> _What is needed_
All that is wanted is the exact lines from the one with "TEMP: DS18B20 -> TMP36" through the last line of the entries, with both ends kept and every picture left out.
---------- Data extracts
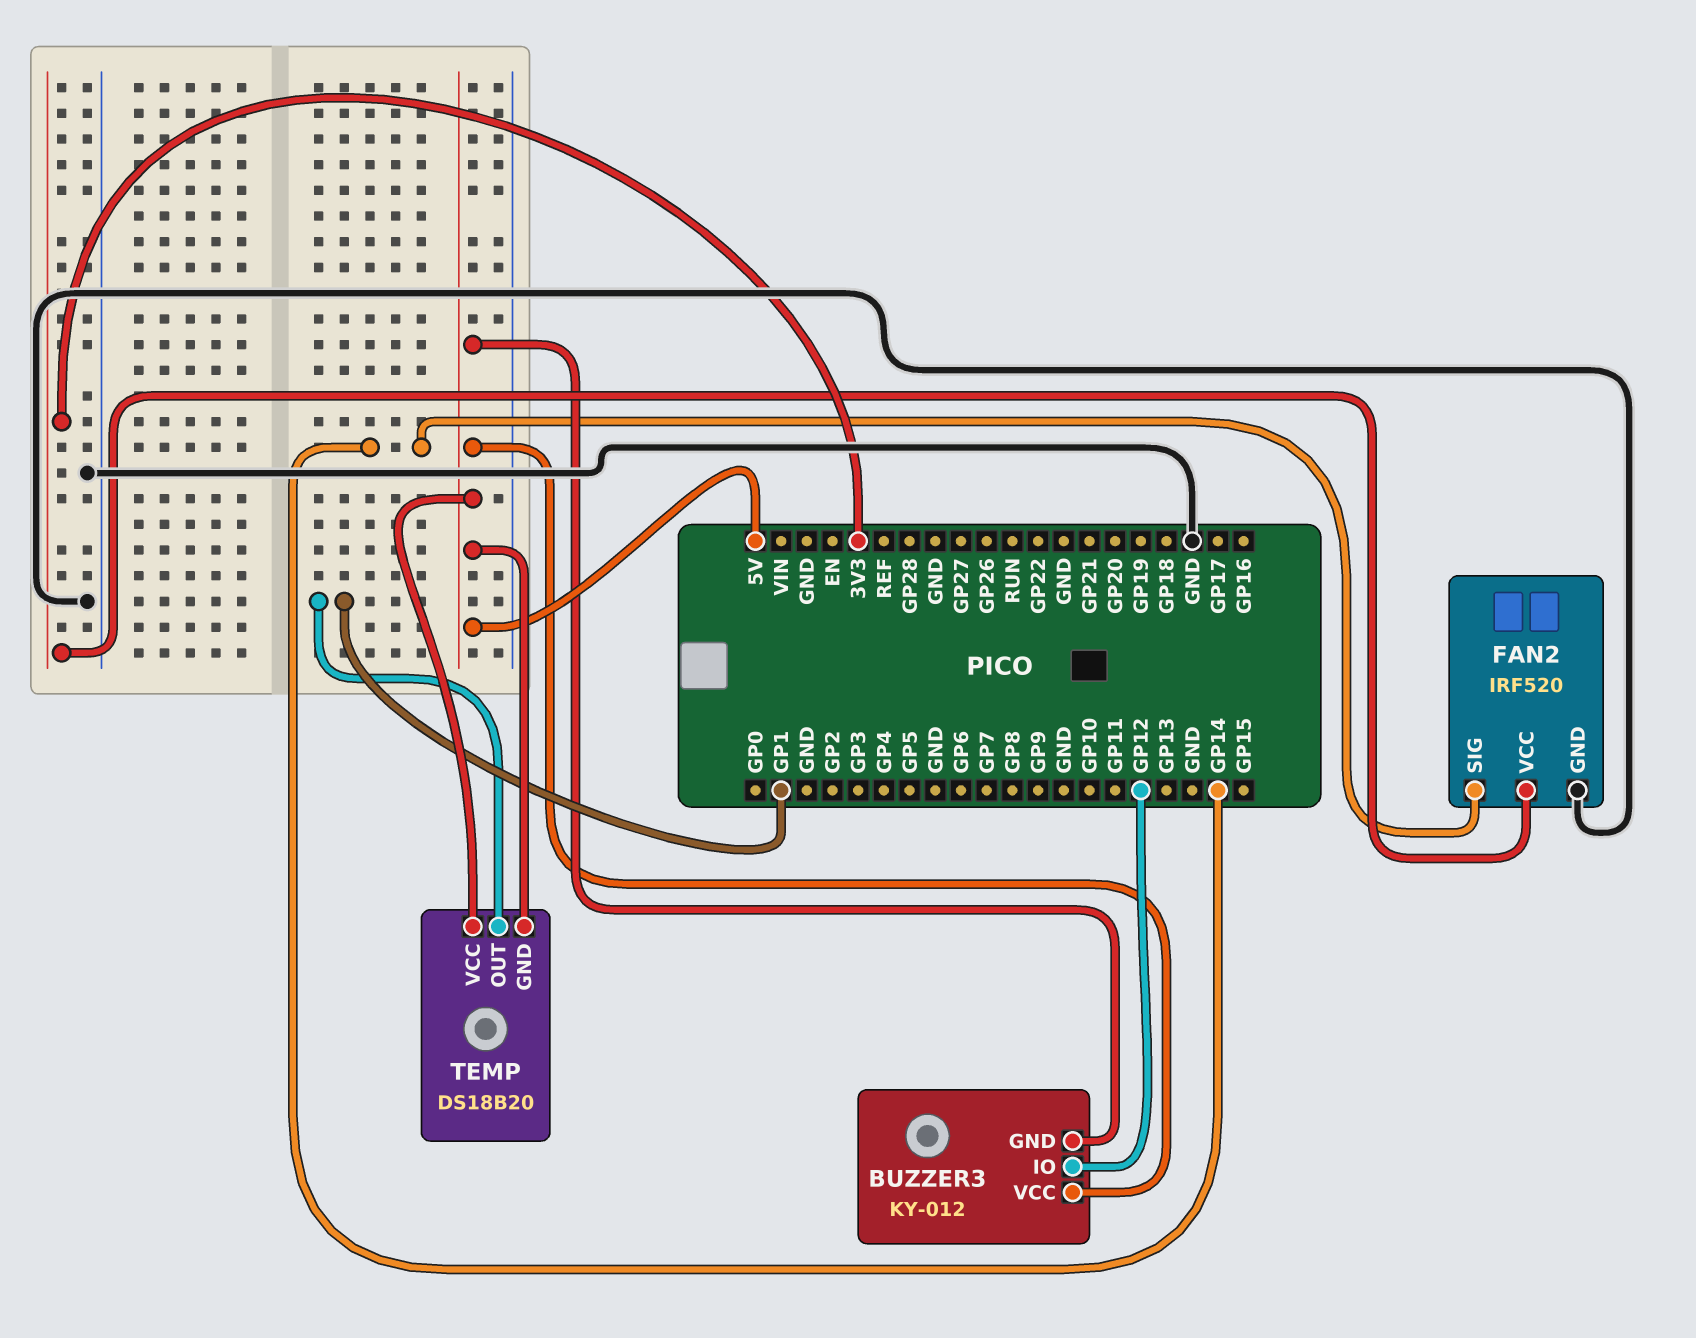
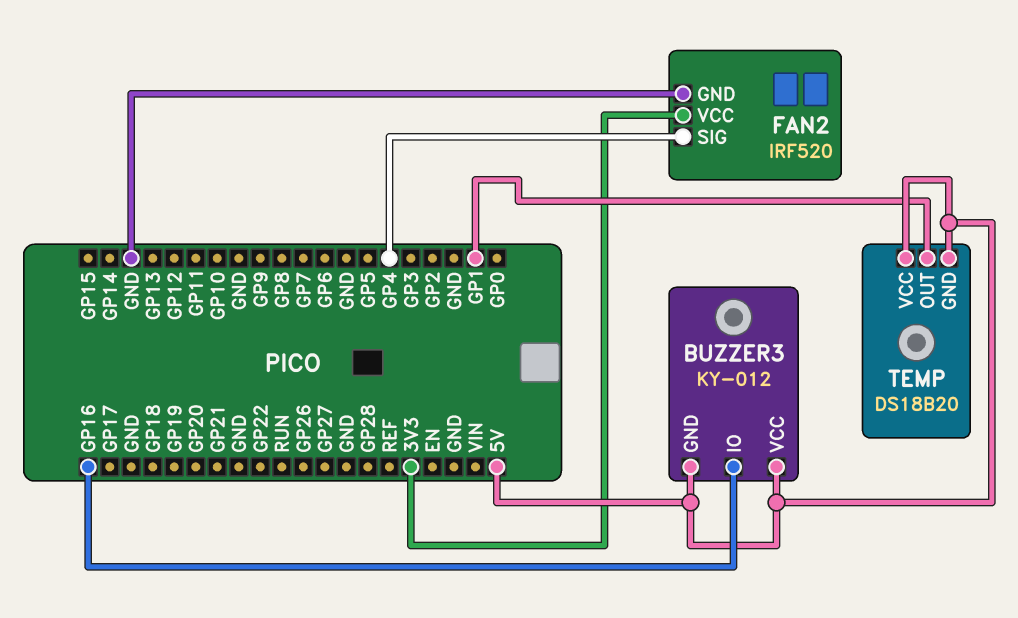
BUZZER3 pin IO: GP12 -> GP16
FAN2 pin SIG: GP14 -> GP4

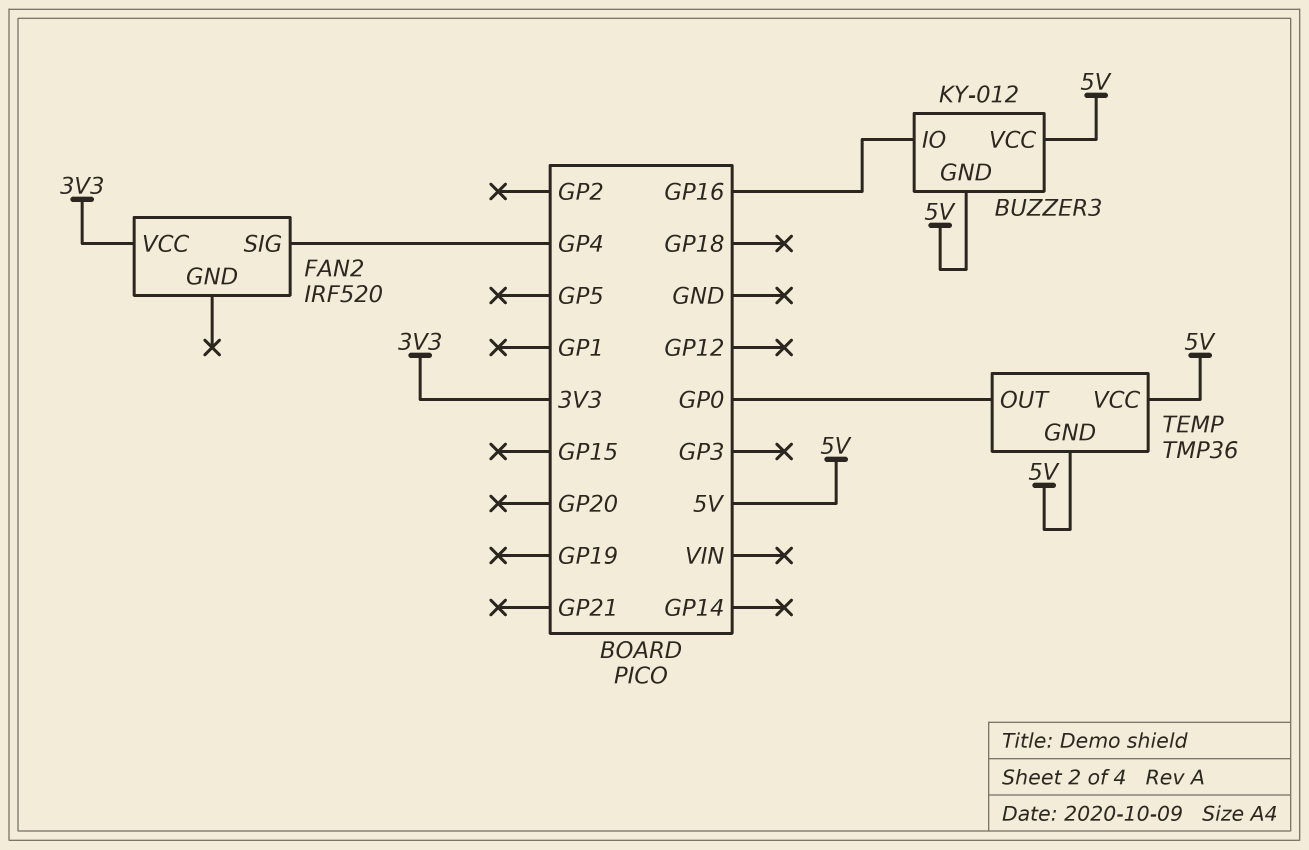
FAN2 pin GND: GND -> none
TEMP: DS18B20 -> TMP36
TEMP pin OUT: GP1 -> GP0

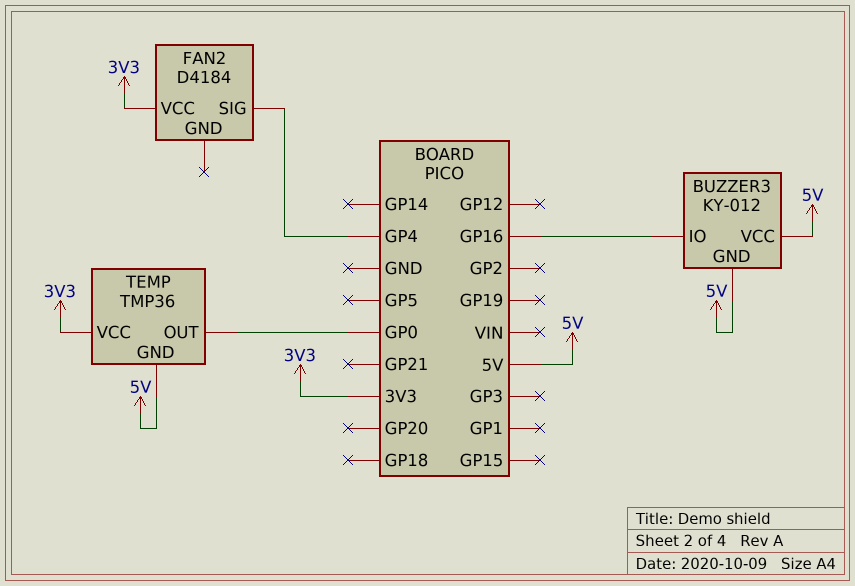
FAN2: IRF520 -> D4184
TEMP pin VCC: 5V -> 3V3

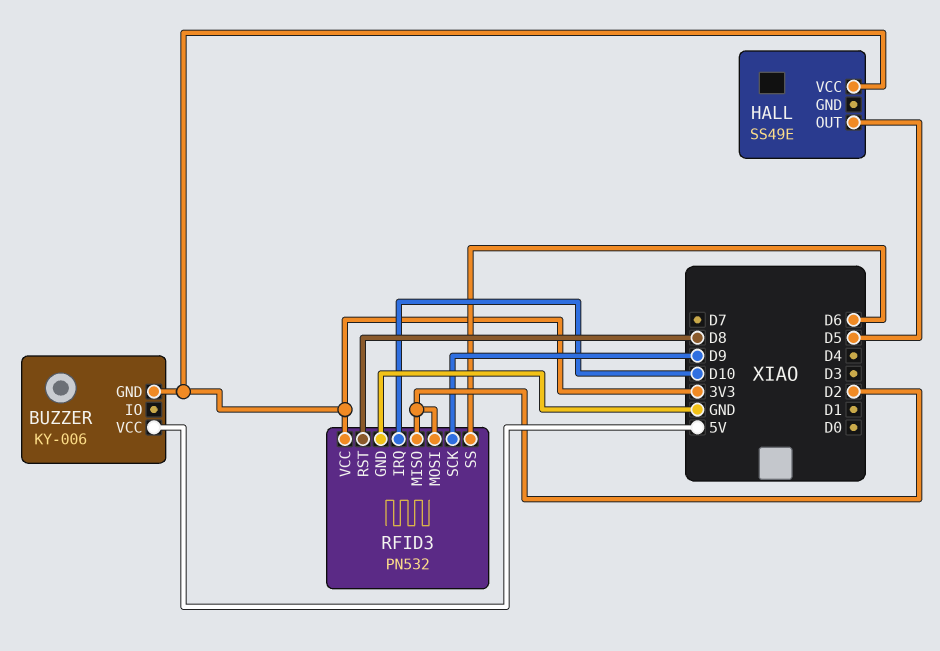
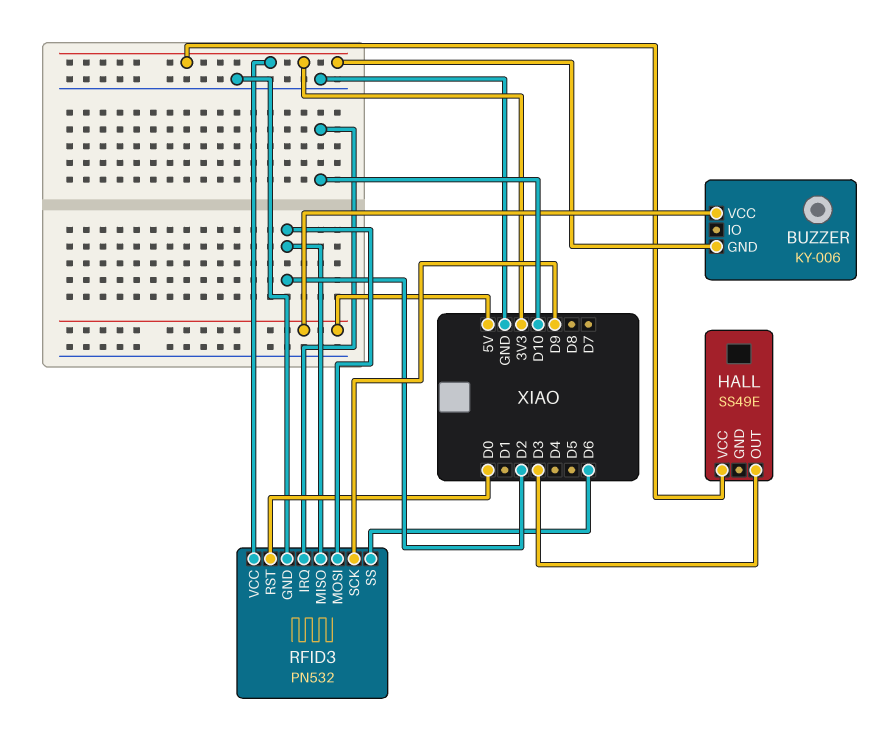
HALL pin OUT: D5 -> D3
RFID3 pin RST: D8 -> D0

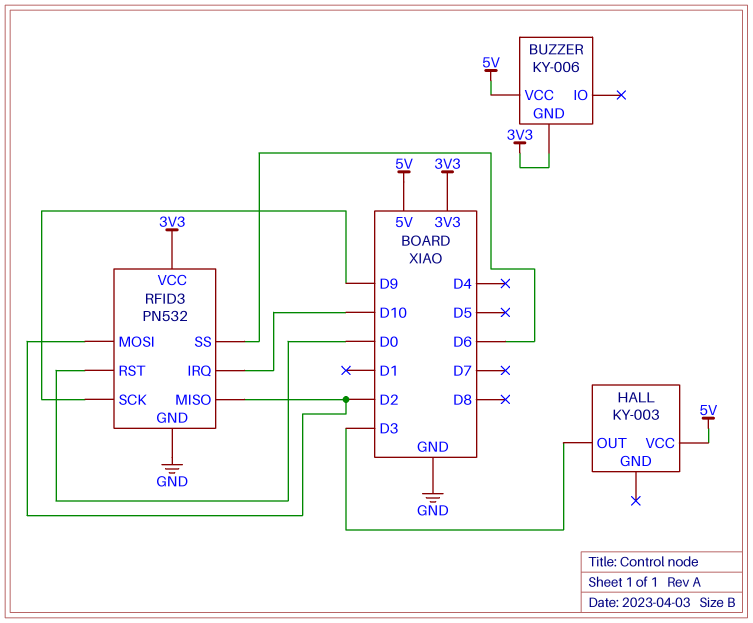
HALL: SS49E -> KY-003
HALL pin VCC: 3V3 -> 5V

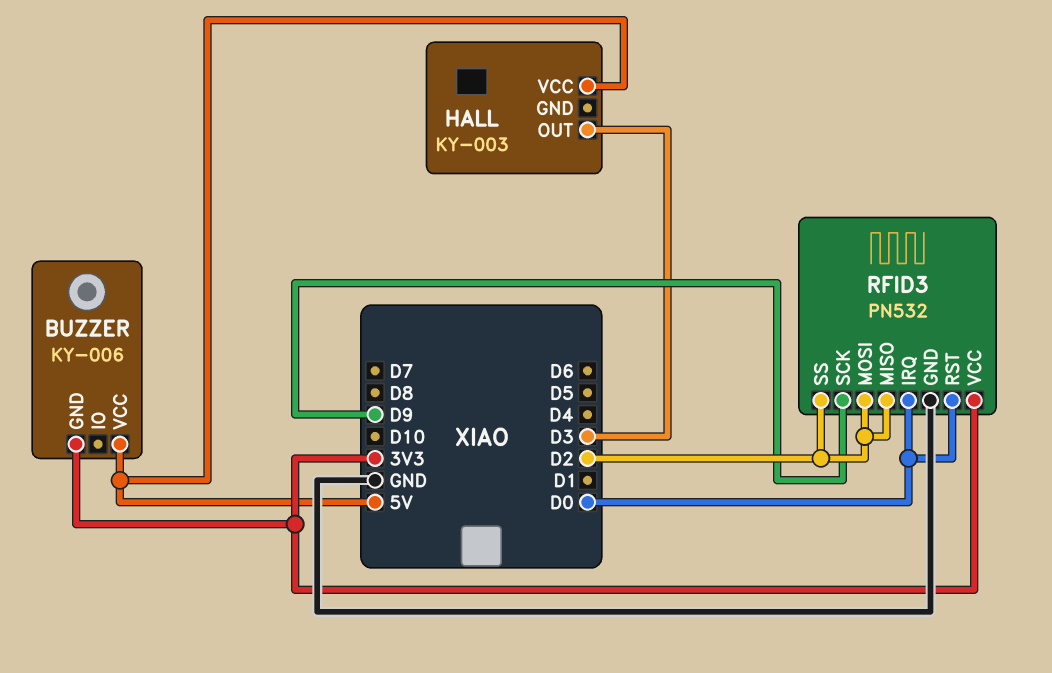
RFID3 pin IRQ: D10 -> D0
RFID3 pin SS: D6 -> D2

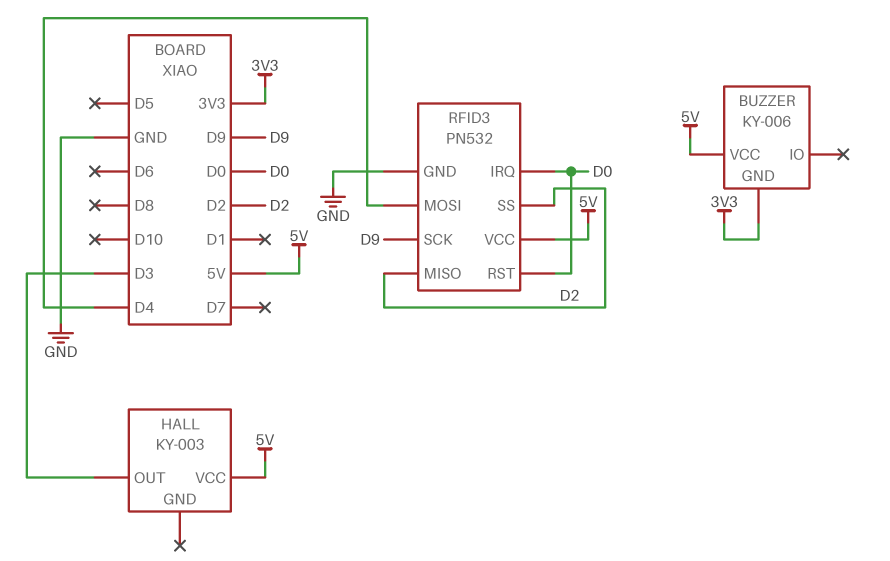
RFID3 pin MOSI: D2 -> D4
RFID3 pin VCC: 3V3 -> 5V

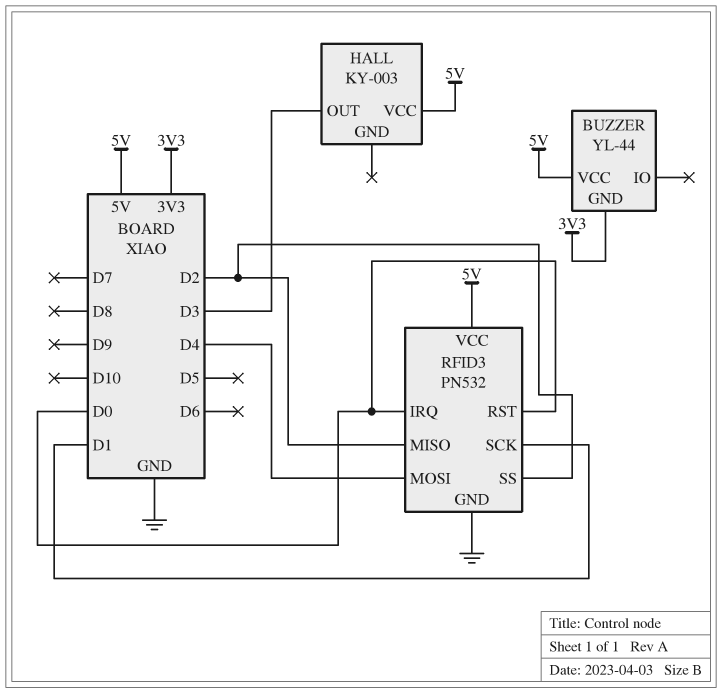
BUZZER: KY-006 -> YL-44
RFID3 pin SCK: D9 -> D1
--------------------
> _Completed exercise_
TEMP: DS18B20 -> TMP36
TEMP pin OUT: GP1 -> GP0

FAN2: IRF520 -> D4184
TEMP pin VCC: 5V -> 3V3

HALL pin OUT: D5 -> D3
RFID3 pin RST: D8 -> D0

HALL: SS49E -> KY-003
HALL pin VCC: 3V3 -> 5V

RFID3 pin IRQ: D10 -> D0
RFID3 pin SS: D6 -> D2

RFID3 pin MOSI: D2 -> D4
RFID3 pin VCC: 3V3 -> 5V

BUZZER: KY-006 -> YL-44
RFID3 pin SCK: D9 -> D1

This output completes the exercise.